<<<<

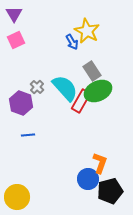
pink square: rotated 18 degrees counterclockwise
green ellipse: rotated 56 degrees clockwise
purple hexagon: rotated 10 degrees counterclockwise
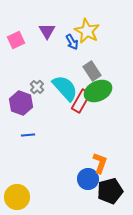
purple triangle: moved 33 px right, 17 px down
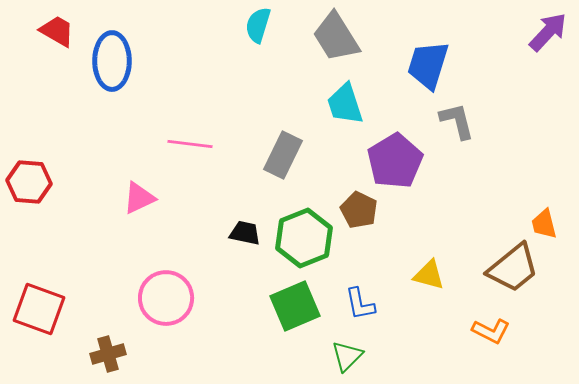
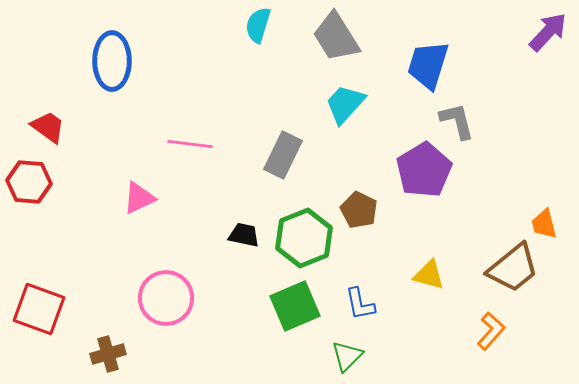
red trapezoid: moved 9 px left, 96 px down; rotated 6 degrees clockwise
cyan trapezoid: rotated 60 degrees clockwise
purple pentagon: moved 29 px right, 9 px down
black trapezoid: moved 1 px left, 2 px down
orange L-shape: rotated 75 degrees counterclockwise
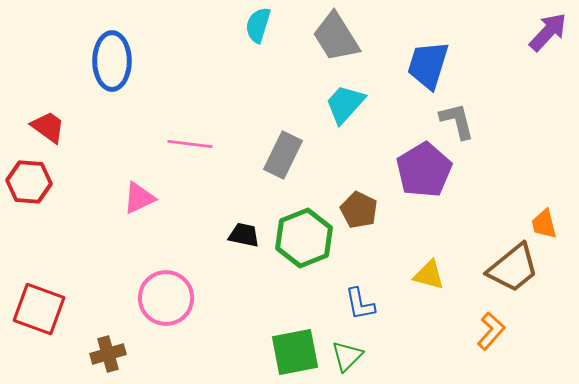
green square: moved 46 px down; rotated 12 degrees clockwise
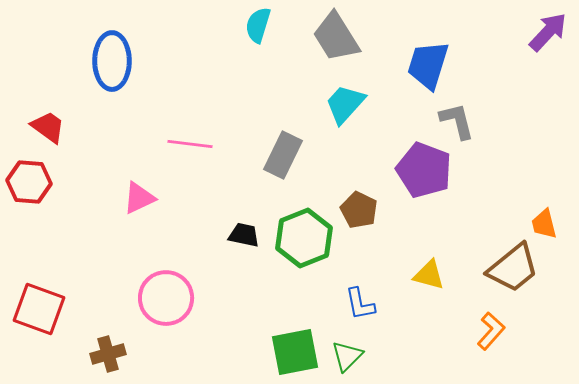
purple pentagon: rotated 20 degrees counterclockwise
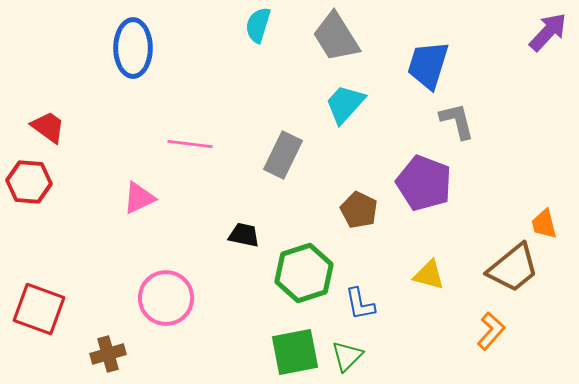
blue ellipse: moved 21 px right, 13 px up
purple pentagon: moved 13 px down
green hexagon: moved 35 px down; rotated 4 degrees clockwise
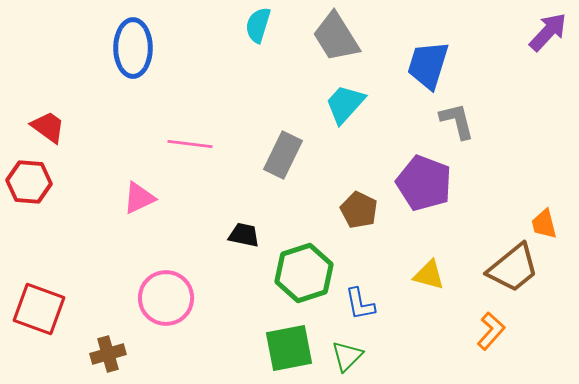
green square: moved 6 px left, 4 px up
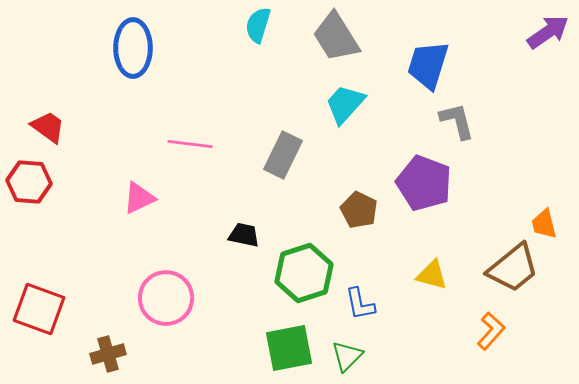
purple arrow: rotated 12 degrees clockwise
yellow triangle: moved 3 px right
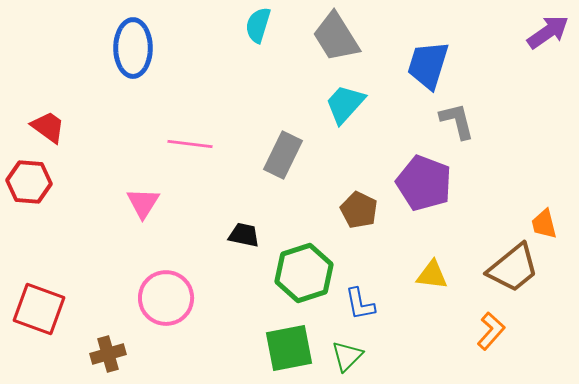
pink triangle: moved 4 px right, 5 px down; rotated 33 degrees counterclockwise
yellow triangle: rotated 8 degrees counterclockwise
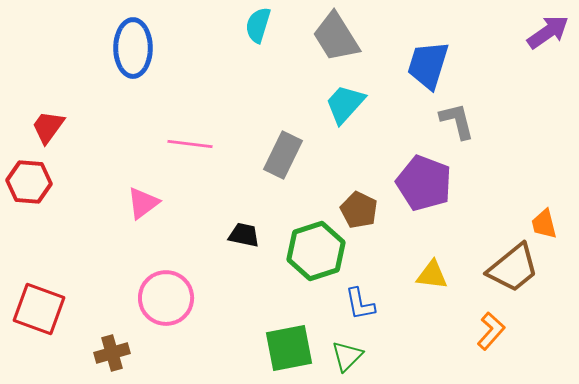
red trapezoid: rotated 90 degrees counterclockwise
pink triangle: rotated 21 degrees clockwise
green hexagon: moved 12 px right, 22 px up
brown cross: moved 4 px right, 1 px up
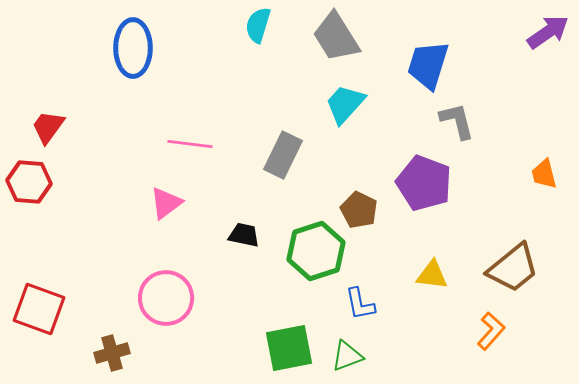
pink triangle: moved 23 px right
orange trapezoid: moved 50 px up
green triangle: rotated 24 degrees clockwise
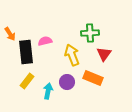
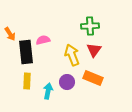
green cross: moved 7 px up
pink semicircle: moved 2 px left, 1 px up
red triangle: moved 10 px left, 4 px up
yellow rectangle: rotated 35 degrees counterclockwise
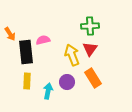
red triangle: moved 4 px left, 1 px up
orange rectangle: rotated 36 degrees clockwise
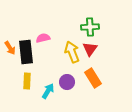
green cross: moved 1 px down
orange arrow: moved 14 px down
pink semicircle: moved 2 px up
yellow arrow: moved 3 px up
cyan arrow: rotated 21 degrees clockwise
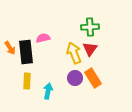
yellow arrow: moved 2 px right, 1 px down
purple circle: moved 8 px right, 4 px up
cyan arrow: rotated 21 degrees counterclockwise
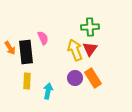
pink semicircle: rotated 80 degrees clockwise
yellow arrow: moved 1 px right, 3 px up
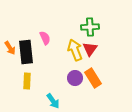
pink semicircle: moved 2 px right
cyan arrow: moved 5 px right, 10 px down; rotated 133 degrees clockwise
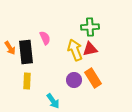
red triangle: rotated 42 degrees clockwise
purple circle: moved 1 px left, 2 px down
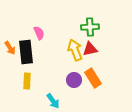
pink semicircle: moved 6 px left, 5 px up
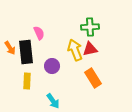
purple circle: moved 22 px left, 14 px up
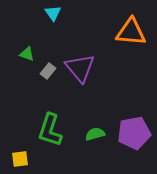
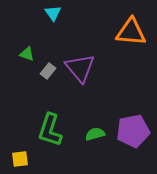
purple pentagon: moved 1 px left, 2 px up
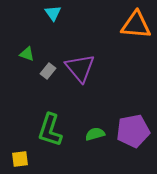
orange triangle: moved 5 px right, 7 px up
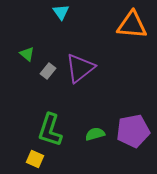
cyan triangle: moved 8 px right, 1 px up
orange triangle: moved 4 px left
green triangle: rotated 21 degrees clockwise
purple triangle: rotated 32 degrees clockwise
yellow square: moved 15 px right; rotated 30 degrees clockwise
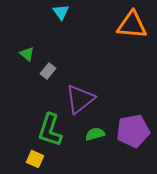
purple triangle: moved 31 px down
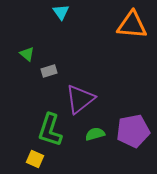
gray rectangle: moved 1 px right; rotated 35 degrees clockwise
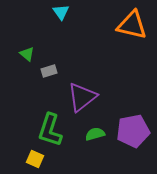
orange triangle: rotated 8 degrees clockwise
purple triangle: moved 2 px right, 2 px up
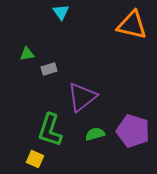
green triangle: rotated 49 degrees counterclockwise
gray rectangle: moved 2 px up
purple pentagon: rotated 28 degrees clockwise
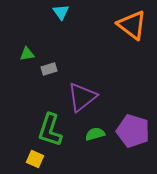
orange triangle: rotated 24 degrees clockwise
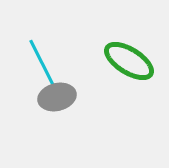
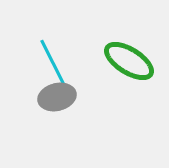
cyan line: moved 11 px right
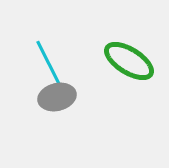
cyan line: moved 4 px left, 1 px down
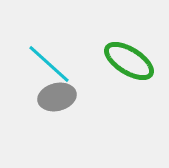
cyan line: rotated 21 degrees counterclockwise
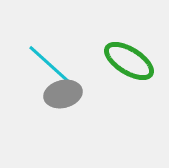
gray ellipse: moved 6 px right, 3 px up
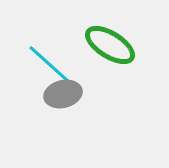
green ellipse: moved 19 px left, 16 px up
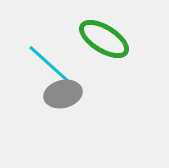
green ellipse: moved 6 px left, 6 px up
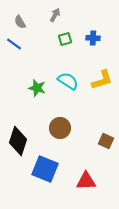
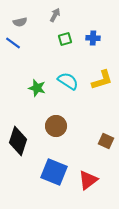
gray semicircle: rotated 72 degrees counterclockwise
blue line: moved 1 px left, 1 px up
brown circle: moved 4 px left, 2 px up
blue square: moved 9 px right, 3 px down
red triangle: moved 2 px right, 1 px up; rotated 35 degrees counterclockwise
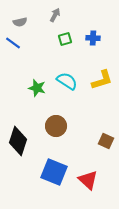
cyan semicircle: moved 1 px left
red triangle: rotated 40 degrees counterclockwise
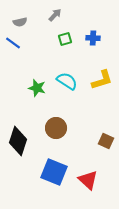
gray arrow: rotated 16 degrees clockwise
brown circle: moved 2 px down
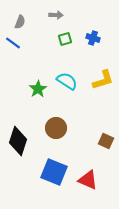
gray arrow: moved 1 px right; rotated 48 degrees clockwise
gray semicircle: rotated 56 degrees counterclockwise
blue cross: rotated 16 degrees clockwise
yellow L-shape: moved 1 px right
green star: moved 1 px right, 1 px down; rotated 24 degrees clockwise
red triangle: rotated 20 degrees counterclockwise
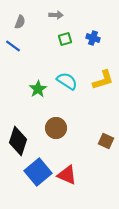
blue line: moved 3 px down
blue square: moved 16 px left; rotated 28 degrees clockwise
red triangle: moved 21 px left, 5 px up
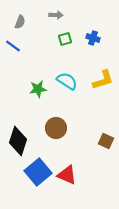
green star: rotated 24 degrees clockwise
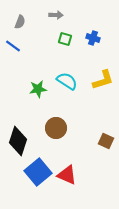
green square: rotated 32 degrees clockwise
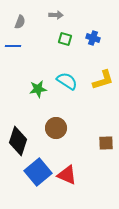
blue line: rotated 35 degrees counterclockwise
brown square: moved 2 px down; rotated 28 degrees counterclockwise
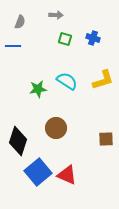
brown square: moved 4 px up
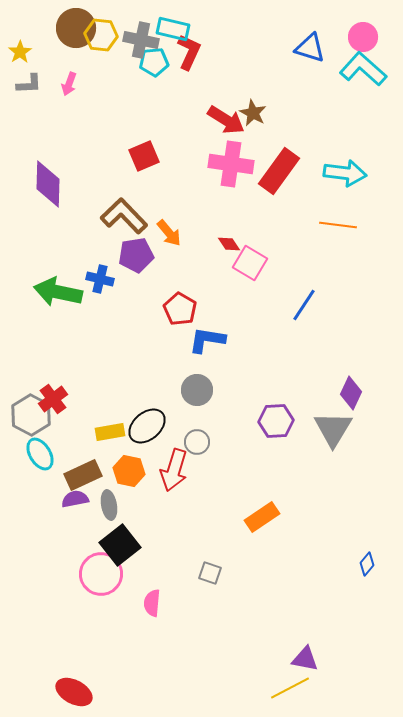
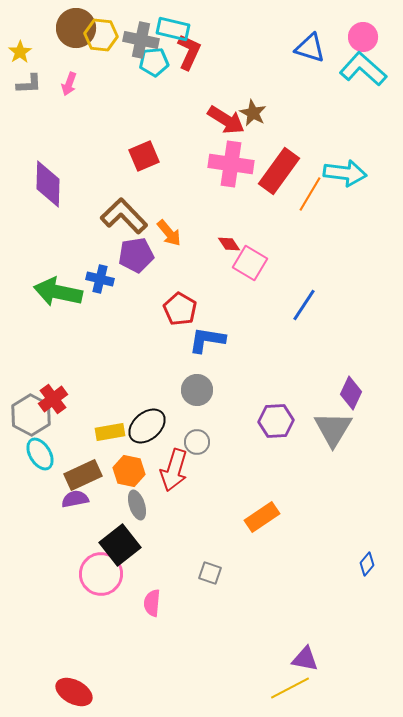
orange line at (338, 225): moved 28 px left, 31 px up; rotated 66 degrees counterclockwise
gray ellipse at (109, 505): moved 28 px right; rotated 8 degrees counterclockwise
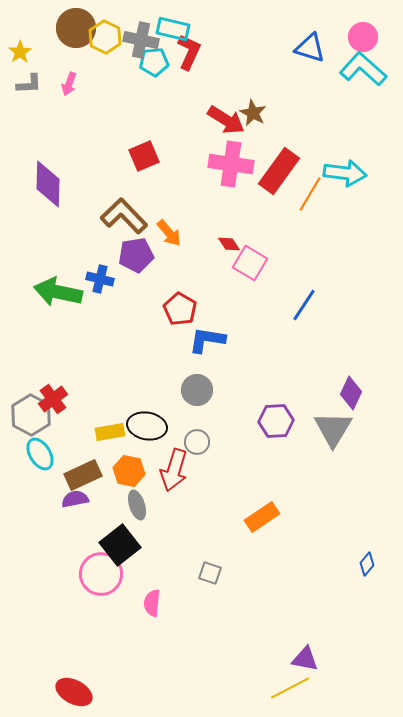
yellow hexagon at (101, 35): moved 4 px right, 2 px down; rotated 20 degrees clockwise
black ellipse at (147, 426): rotated 51 degrees clockwise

>>>>

Transcribe the full listing above verbatim, line by line, and omit every picture line.

■ **Output for this exercise**:
pink square: rotated 18 degrees counterclockwise
green ellipse: rotated 56 degrees clockwise
purple hexagon: rotated 10 degrees counterclockwise
purple triangle: moved 33 px right, 17 px down
red trapezoid: moved 9 px left, 96 px down; rotated 6 degrees clockwise
cyan trapezoid: rotated 60 degrees clockwise
purple pentagon: moved 29 px right, 9 px down
black trapezoid: moved 1 px left, 2 px down
orange L-shape: rotated 75 degrees counterclockwise
green square: moved 46 px down; rotated 12 degrees clockwise
purple pentagon: rotated 20 degrees counterclockwise
blue ellipse: moved 21 px right, 13 px up
purple pentagon: moved 13 px down
green hexagon: moved 35 px down; rotated 4 degrees clockwise
green square: moved 6 px left, 4 px up
purple arrow: rotated 12 degrees clockwise
yellow triangle: moved 3 px right
pink triangle: moved 4 px right, 5 px down; rotated 33 degrees counterclockwise
yellow triangle: rotated 8 degrees counterclockwise
red trapezoid: rotated 90 degrees counterclockwise
pink triangle: rotated 21 degrees clockwise
green hexagon: moved 12 px right, 22 px up
brown cross: moved 4 px right, 1 px up
pink triangle: moved 23 px right
orange trapezoid: moved 50 px up
green triangle: rotated 24 degrees clockwise
green cross: moved 7 px up
pink semicircle: moved 2 px left, 1 px up
red triangle: moved 10 px left, 4 px up
yellow rectangle: rotated 35 degrees counterclockwise
red triangle: moved 4 px left, 1 px up
orange rectangle: rotated 36 degrees clockwise
green cross: moved 1 px down
orange arrow: moved 14 px down
pink semicircle: moved 2 px up
yellow arrow: moved 3 px up
cyan arrow: rotated 21 degrees clockwise
yellow arrow: moved 2 px right, 1 px down
purple circle: moved 8 px right, 4 px up
cyan arrow: rotated 21 degrees counterclockwise
pink semicircle: rotated 80 degrees clockwise
yellow arrow: moved 1 px right, 3 px up
pink semicircle: moved 2 px right
cyan arrow: moved 5 px right, 10 px down; rotated 133 degrees clockwise
red triangle: rotated 42 degrees clockwise
purple circle: moved 1 px left, 2 px down
pink semicircle: moved 6 px left, 5 px up
purple circle: moved 22 px left, 14 px up
purple pentagon: moved 1 px left, 2 px up
orange triangle: moved 5 px right, 7 px up
cyan triangle: moved 8 px right, 1 px up
orange triangle: moved 4 px left
green triangle: rotated 21 degrees clockwise
purple triangle: rotated 32 degrees clockwise
yellow square: moved 15 px right; rotated 30 degrees clockwise
purple triangle: moved 31 px down
gray rectangle: moved 1 px right; rotated 35 degrees clockwise
orange triangle: rotated 8 degrees clockwise
purple triangle: moved 2 px right, 2 px up
green triangle: rotated 49 degrees counterclockwise
gray rectangle: moved 2 px up
purple pentagon: rotated 28 degrees clockwise
orange triangle: rotated 24 degrees clockwise
cyan line: moved 11 px right
cyan line: moved 4 px left, 1 px down
cyan line: rotated 21 degrees counterclockwise
gray ellipse: moved 6 px right, 3 px up
green ellipse: moved 19 px left, 16 px up
green ellipse: moved 6 px left, 6 px up
gray semicircle: rotated 72 degrees counterclockwise
blue line: moved 1 px left, 1 px up
brown circle: moved 4 px left, 2 px up
blue square: moved 9 px right, 3 px down
red triangle: moved 2 px right, 1 px up; rotated 35 degrees counterclockwise
cyan semicircle: moved 1 px left
red triangle: rotated 40 degrees counterclockwise
gray arrow: rotated 16 degrees clockwise
brown circle: moved 2 px down
gray arrow: moved 1 px right; rotated 48 degrees clockwise
gray semicircle: rotated 56 degrees counterclockwise
blue cross: rotated 16 degrees clockwise
yellow L-shape: moved 1 px right
green star: moved 1 px right, 1 px down; rotated 24 degrees clockwise
red triangle: rotated 20 degrees counterclockwise
blue line: moved 3 px down
blue square: moved 16 px left; rotated 28 degrees clockwise
red triangle: moved 21 px left, 5 px up
green star: rotated 24 degrees clockwise
green square: rotated 32 degrees clockwise
blue line: rotated 35 degrees counterclockwise
brown square: moved 2 px down; rotated 28 degrees counterclockwise
brown square: moved 4 px up
orange line at (338, 225): moved 28 px left, 31 px up; rotated 66 degrees counterclockwise
gray ellipse at (109, 505): moved 28 px right; rotated 8 degrees counterclockwise
yellow hexagon at (101, 35): moved 4 px right, 2 px down; rotated 20 degrees clockwise
black ellipse at (147, 426): rotated 51 degrees clockwise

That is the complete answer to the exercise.